#### Data excerpts
::::::::::

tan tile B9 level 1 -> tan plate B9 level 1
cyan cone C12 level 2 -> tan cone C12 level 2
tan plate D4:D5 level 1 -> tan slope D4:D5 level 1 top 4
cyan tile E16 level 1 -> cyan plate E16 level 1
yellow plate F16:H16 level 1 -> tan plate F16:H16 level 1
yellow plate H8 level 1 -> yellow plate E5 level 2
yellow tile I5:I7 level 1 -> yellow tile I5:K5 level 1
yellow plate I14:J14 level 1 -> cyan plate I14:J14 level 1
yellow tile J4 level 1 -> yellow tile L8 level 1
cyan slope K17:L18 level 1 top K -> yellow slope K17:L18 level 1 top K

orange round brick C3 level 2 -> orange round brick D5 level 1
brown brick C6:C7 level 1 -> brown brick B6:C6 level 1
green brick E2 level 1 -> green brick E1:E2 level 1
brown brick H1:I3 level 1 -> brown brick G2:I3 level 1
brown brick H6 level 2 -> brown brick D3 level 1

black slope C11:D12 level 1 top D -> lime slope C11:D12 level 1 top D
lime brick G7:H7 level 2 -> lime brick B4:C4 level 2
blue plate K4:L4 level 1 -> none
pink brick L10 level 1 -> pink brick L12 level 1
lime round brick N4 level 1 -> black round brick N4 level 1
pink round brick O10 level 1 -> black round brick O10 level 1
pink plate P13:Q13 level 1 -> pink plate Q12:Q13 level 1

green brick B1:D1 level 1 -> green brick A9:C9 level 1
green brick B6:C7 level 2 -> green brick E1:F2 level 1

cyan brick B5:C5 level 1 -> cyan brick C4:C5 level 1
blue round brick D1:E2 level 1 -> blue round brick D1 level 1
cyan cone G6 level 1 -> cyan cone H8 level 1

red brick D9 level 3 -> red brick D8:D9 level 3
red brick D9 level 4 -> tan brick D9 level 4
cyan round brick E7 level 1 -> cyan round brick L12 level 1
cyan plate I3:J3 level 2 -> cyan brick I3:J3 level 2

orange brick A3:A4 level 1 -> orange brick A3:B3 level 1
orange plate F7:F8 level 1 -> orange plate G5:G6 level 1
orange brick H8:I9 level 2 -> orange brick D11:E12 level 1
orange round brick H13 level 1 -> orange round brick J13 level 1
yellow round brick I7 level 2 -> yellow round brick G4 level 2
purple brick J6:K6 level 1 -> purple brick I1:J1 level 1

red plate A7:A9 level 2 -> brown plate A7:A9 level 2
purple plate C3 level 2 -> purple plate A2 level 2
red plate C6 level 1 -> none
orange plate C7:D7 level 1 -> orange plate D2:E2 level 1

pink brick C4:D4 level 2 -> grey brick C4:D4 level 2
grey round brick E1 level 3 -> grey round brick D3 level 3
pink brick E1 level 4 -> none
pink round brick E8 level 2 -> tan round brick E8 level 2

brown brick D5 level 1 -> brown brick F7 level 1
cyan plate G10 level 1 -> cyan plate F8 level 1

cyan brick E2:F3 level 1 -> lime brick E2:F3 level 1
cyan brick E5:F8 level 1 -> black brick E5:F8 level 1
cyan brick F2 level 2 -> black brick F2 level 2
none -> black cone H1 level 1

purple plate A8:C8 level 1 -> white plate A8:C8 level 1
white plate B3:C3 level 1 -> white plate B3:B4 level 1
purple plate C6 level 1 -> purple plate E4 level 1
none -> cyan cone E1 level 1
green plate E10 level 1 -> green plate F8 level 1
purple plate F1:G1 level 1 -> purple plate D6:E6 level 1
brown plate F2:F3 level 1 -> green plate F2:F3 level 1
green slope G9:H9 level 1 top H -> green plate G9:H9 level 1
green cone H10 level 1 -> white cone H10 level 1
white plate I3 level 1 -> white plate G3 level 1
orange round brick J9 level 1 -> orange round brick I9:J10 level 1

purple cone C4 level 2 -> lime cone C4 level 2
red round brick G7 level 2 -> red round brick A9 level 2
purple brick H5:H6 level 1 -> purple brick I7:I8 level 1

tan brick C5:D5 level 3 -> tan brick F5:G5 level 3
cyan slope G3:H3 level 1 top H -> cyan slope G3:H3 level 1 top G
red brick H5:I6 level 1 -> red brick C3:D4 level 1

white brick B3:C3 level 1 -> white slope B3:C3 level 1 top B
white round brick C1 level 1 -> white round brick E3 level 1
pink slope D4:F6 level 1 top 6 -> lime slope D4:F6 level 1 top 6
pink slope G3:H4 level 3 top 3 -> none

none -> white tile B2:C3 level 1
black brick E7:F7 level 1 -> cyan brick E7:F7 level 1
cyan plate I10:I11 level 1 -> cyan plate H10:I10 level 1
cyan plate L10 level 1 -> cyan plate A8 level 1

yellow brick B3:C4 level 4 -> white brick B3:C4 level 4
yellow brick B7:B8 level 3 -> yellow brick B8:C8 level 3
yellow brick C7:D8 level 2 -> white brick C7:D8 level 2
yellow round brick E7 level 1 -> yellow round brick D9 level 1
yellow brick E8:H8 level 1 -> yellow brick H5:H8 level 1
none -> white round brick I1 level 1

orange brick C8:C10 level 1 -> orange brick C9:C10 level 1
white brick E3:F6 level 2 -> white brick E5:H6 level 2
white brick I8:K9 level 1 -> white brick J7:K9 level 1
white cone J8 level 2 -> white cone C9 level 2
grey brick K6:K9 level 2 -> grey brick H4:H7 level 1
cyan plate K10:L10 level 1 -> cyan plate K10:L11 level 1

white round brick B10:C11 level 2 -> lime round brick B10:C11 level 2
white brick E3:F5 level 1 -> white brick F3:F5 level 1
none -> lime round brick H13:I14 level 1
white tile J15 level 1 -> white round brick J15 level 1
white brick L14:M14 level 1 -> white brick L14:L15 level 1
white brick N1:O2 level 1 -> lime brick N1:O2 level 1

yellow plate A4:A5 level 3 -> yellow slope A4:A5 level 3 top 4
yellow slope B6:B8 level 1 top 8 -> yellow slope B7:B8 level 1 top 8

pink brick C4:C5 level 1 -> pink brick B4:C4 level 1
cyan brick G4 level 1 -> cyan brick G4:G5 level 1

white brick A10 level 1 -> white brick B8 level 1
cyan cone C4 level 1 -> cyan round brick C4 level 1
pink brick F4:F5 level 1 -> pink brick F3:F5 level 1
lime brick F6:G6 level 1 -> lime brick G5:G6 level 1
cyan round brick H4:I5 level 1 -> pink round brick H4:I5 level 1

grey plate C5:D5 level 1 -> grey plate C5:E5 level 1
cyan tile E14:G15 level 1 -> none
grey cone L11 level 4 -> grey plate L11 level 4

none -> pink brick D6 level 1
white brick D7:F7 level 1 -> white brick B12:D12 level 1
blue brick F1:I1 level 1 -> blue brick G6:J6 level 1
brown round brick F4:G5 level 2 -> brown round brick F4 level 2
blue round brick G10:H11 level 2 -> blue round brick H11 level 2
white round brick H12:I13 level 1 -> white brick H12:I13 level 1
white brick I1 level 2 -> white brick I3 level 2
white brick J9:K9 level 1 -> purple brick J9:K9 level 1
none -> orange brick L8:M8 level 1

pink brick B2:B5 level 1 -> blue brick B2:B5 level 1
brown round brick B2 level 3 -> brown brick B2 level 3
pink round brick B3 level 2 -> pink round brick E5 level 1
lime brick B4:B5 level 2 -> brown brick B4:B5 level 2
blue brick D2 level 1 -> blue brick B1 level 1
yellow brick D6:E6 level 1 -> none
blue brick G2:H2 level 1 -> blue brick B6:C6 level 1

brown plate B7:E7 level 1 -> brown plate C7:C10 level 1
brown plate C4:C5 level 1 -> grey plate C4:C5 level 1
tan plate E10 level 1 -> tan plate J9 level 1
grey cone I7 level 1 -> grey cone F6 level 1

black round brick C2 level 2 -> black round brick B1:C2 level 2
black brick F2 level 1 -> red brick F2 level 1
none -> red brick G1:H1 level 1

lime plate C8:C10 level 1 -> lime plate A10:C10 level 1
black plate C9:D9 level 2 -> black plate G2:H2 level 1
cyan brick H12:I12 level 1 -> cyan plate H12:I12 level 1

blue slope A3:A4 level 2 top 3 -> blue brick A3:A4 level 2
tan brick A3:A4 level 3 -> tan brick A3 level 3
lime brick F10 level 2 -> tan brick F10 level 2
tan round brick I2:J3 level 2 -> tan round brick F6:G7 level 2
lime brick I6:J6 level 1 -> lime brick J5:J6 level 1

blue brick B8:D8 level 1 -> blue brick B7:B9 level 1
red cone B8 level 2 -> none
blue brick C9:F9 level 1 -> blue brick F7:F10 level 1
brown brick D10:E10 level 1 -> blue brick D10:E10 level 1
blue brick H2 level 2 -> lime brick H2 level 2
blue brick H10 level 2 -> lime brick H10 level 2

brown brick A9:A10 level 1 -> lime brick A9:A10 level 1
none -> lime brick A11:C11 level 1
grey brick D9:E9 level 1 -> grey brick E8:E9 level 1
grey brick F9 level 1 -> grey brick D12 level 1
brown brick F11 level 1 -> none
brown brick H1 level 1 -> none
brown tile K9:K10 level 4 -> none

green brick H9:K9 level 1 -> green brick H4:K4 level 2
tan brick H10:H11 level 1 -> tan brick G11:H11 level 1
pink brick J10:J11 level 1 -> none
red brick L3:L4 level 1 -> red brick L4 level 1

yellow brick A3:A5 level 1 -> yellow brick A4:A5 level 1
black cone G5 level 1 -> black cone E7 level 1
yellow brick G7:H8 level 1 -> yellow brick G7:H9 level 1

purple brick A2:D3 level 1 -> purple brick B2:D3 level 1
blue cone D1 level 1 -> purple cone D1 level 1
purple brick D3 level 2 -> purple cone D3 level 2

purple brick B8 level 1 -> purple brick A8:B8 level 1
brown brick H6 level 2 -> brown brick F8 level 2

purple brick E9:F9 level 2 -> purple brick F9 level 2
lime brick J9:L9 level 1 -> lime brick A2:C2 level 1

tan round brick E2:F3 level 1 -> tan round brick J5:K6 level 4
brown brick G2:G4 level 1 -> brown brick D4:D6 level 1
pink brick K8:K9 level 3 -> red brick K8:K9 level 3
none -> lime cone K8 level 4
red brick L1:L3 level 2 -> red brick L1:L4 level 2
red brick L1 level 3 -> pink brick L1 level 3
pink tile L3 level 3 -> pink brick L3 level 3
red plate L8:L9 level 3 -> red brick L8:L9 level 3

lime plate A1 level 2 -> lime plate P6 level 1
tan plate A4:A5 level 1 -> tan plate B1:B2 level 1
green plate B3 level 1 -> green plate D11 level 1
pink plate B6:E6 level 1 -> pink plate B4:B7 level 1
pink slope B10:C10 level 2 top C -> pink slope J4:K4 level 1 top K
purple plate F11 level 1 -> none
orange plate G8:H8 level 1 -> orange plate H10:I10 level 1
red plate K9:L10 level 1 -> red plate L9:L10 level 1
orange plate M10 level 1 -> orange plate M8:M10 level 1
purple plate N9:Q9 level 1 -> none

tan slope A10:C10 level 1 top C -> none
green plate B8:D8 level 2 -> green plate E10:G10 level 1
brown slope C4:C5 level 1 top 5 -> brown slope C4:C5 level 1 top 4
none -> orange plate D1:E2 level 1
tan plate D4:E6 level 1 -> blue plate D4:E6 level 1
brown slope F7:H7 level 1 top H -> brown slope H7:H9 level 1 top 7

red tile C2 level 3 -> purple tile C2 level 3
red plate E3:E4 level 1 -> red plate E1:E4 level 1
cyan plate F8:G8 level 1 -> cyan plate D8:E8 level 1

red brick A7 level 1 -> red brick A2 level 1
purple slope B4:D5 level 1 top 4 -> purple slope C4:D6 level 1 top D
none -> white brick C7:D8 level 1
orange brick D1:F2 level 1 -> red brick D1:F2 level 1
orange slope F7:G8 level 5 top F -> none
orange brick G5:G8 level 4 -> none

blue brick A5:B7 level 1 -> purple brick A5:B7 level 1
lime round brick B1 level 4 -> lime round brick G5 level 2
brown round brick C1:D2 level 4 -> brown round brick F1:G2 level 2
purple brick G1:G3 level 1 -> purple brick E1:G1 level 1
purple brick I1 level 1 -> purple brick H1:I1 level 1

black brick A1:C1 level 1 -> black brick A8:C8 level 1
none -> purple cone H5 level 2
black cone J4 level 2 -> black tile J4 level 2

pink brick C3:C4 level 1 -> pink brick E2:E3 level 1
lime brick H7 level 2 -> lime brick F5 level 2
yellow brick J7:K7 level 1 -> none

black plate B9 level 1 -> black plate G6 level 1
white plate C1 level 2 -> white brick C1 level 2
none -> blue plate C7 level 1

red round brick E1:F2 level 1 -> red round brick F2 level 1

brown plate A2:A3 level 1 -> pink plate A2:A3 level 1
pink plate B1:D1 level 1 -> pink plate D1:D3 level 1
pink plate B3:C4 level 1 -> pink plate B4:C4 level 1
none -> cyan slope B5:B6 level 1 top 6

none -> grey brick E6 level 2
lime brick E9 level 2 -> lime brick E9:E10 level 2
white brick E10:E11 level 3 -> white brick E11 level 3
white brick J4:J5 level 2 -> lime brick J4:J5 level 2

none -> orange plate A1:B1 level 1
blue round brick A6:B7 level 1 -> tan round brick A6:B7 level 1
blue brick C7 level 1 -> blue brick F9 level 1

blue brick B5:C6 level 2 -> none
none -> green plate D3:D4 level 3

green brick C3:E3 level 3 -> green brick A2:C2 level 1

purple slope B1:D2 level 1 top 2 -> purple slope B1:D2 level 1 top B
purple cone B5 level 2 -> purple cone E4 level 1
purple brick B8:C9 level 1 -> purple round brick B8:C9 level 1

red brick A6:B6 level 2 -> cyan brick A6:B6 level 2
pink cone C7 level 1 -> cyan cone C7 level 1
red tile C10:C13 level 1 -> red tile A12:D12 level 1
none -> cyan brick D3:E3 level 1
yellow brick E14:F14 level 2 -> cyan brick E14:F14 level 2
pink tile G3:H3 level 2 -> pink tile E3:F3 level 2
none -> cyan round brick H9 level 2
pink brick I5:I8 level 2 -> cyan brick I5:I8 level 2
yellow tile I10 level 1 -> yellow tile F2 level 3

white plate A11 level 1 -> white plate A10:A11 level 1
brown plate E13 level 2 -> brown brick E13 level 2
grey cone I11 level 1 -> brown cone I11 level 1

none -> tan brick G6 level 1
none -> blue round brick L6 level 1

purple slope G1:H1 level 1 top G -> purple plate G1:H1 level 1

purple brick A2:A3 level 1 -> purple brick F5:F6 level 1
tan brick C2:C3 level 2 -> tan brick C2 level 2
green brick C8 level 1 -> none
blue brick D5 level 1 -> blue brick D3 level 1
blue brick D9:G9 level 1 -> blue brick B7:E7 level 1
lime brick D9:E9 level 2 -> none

::::::::::

#### Exercise requirements
Would you copy out exactly the lines above that start at the one containing "yellow plate A4:A5" and end at the one containing "lime brick F10", inclusive?

#### Written answer
yellow plate A4:A5 level 3 -> yellow slope A4:A5 level 3 top 4
yellow slope B6:B8 level 1 top 8 -> yellow slope B7:B8 level 1 top 8

pink brick C4:C5 level 1 -> pink brick B4:C4 level 1
cyan brick G4 level 1 -> cyan brick G4:G5 level 1

white brick A10 level 1 -> white brick B8 level 1
cyan cone C4 level 1 -> cyan round brick C4 level 1
pink brick F4:F5 level 1 -> pink brick F3:F5 level 1
lime brick F6:G6 level 1 -> lime brick G5:G6 level 1
cyan round brick H4:I5 level 1 -> pink round brick H4:I5 level 1

grey plate C5:D5 level 1 -> grey plate C5:E5 level 1
cyan tile E14:G15 level 1 -> none
grey cone L11 level 4 -> grey plate L11 level 4

none -> pink brick D6 level 1
white brick D7:F7 level 1 -> white brick B12:D12 level 1
blue brick F1:I1 level 1 -> blue brick G6:J6 level 1
brown round brick F4:G5 level 2 -> brown round brick F4 level 2
blue round brick G10:H11 level 2 -> blue round brick H11 level 2
white round brick H12:I13 level 1 -> white brick H12:I13 level 1
white brick I1 level 2 -> white brick I3 level 2
white brick J9:K9 level 1 -> purple brick J9:K9 level 1
none -> orange brick L8:M8 level 1

pink brick B2:B5 level 1 -> blue brick B2:B5 level 1
brown round brick B2 level 3 -> brown brick B2 level 3
pink round brick B3 level 2 -> pink round brick E5 level 1
lime brick B4:B5 level 2 -> brown brick B4:B5 level 2
blue brick D2 level 1 -> blue brick B1 level 1
yellow brick D6:E6 level 1 -> none
blue brick G2:H2 level 1 -> blue brick B6:C6 level 1

brown plate B7:E7 level 1 -> brown plate C7:C10 level 1
brown plate C4:C5 level 1 -> grey plate C4:C5 level 1
tan plate E10 level 1 -> tan plate J9 level 1
grey cone I7 level 1 -> grey cone F6 level 1

black round brick C2 level 2 -> black round brick B1:C2 level 2
black brick F2 level 1 -> red brick F2 level 1
none -> red brick G1:H1 level 1

lime plate C8:C10 level 1 -> lime plate A10:C10 level 1
black plate C9:D9 level 2 -> black plate G2:H2 level 1
cyan brick H12:I12 level 1 -> cyan plate H12:I12 level 1

blue slope A3:A4 level 2 top 3 -> blue brick A3:A4 level 2
tan brick A3:A4 level 3 -> tan brick A3 level 3
lime brick F10 level 2 -> tan brick F10 level 2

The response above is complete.